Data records

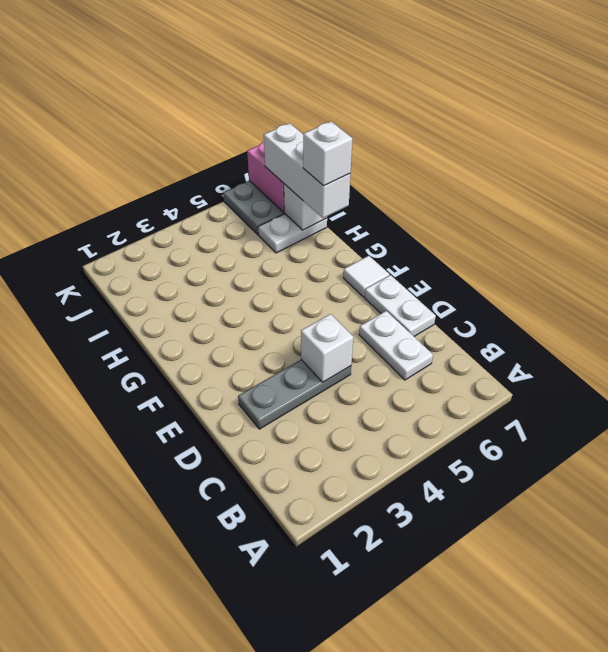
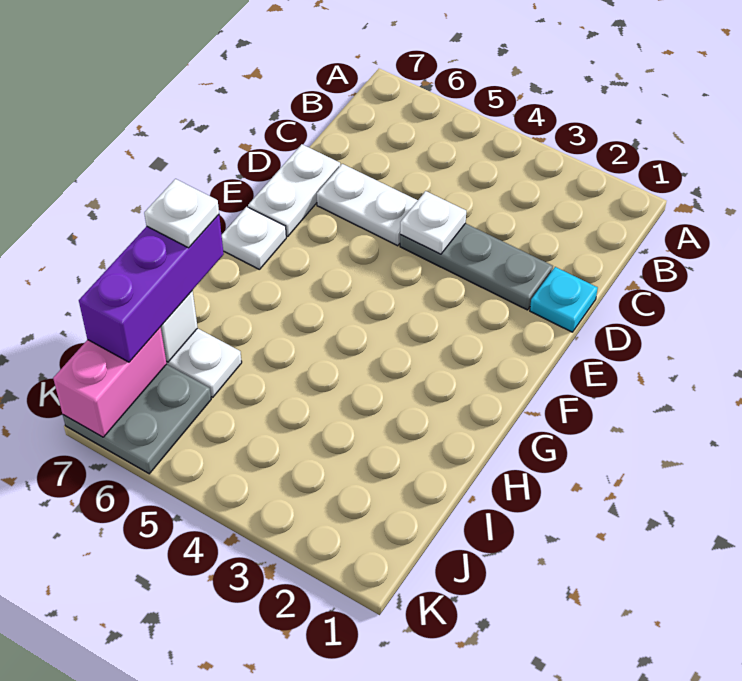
white 1x2 plate [359,311,433,380] -> white 1x2 plate turned to [317,164,418,246]
none -> cyan 1x1 plate [530,267,598,332]
white 1x1 brick [301,314,353,382] -> white 1x1 plate [400,191,466,254]
white 1x1 tile [343,256,389,297] -> white 1x1 plate [222,207,286,269]
white 1x3 brick [264,123,350,218] -> purple 1x3 brick [79,215,224,362]
white 1x1 brick [303,122,352,186] -> white 1x1 plate [144,179,219,248]

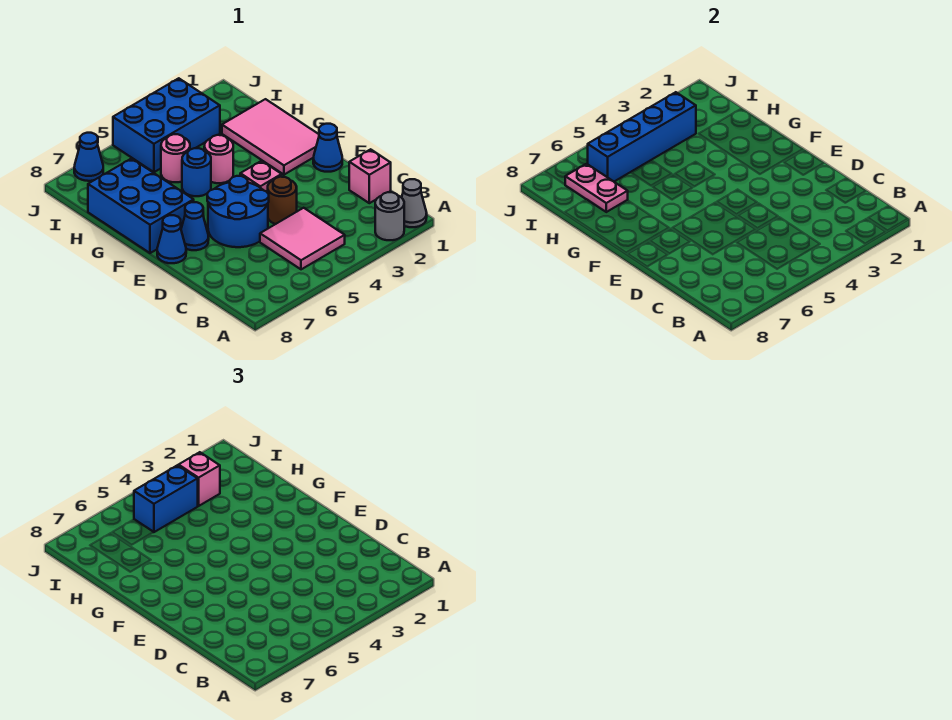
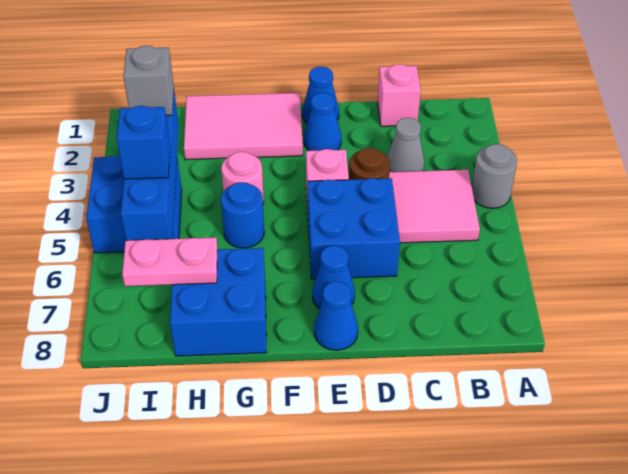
grey 1x1 cone [401,179,427,227] -> grey 1x1 cone moved to [387,118,424,172]
grey 1x1 round brick [375,192,404,240] -> grey 1x1 round brick moved to [472,144,517,208]
blue 2x2 round brick [207,176,269,247] -> blue 2x2 brick [308,178,400,279]
blue 2x3 brick [88,158,194,253] -> blue 2x2 brick [170,248,267,356]
pink 1x1 round brick [161,134,190,182] -> none
blue 2x3 brick [113,78,220,172] -> blue 2x2 brick [86,156,182,253]
pink 1x1 brick [179,452,220,506] -> grey 1x1 brick [124,46,174,115]
blue 1x2 brick [134,465,198,532] -> blue 1x1 brick [117,106,170,179]
blue 1x1 cone [74,133,103,181] -> blue 1x1 cone moved to [304,93,341,151]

▶ _DESCRIPTION OF THE TASK_
An exact reproduction of the data above is required, with every picture removed.

▶ _SOLUTION TO THIS EXERCISE_
white 1x2 plate [359,311,433,380] -> white 1x2 plate turned to [317,164,418,246]
none -> cyan 1x1 plate [530,267,598,332]
white 1x1 brick [301,314,353,382] -> white 1x1 plate [400,191,466,254]
white 1x1 tile [343,256,389,297] -> white 1x1 plate [222,207,286,269]
white 1x3 brick [264,123,350,218] -> purple 1x3 brick [79,215,224,362]
white 1x1 brick [303,122,352,186] -> white 1x1 plate [144,179,219,248]

grey 1x1 cone [401,179,427,227] -> grey 1x1 cone moved to [387,118,424,172]
grey 1x1 round brick [375,192,404,240] -> grey 1x1 round brick moved to [472,144,517,208]
blue 2x2 round brick [207,176,269,247] -> blue 2x2 brick [308,178,400,279]
blue 2x3 brick [88,158,194,253] -> blue 2x2 brick [170,248,267,356]
pink 1x1 round brick [161,134,190,182] -> none
blue 2x3 brick [113,78,220,172] -> blue 2x2 brick [86,156,182,253]
pink 1x1 brick [179,452,220,506] -> grey 1x1 brick [124,46,174,115]
blue 1x2 brick [134,465,198,532] -> blue 1x1 brick [117,106,170,179]
blue 1x1 cone [74,133,103,181] -> blue 1x1 cone moved to [304,93,341,151]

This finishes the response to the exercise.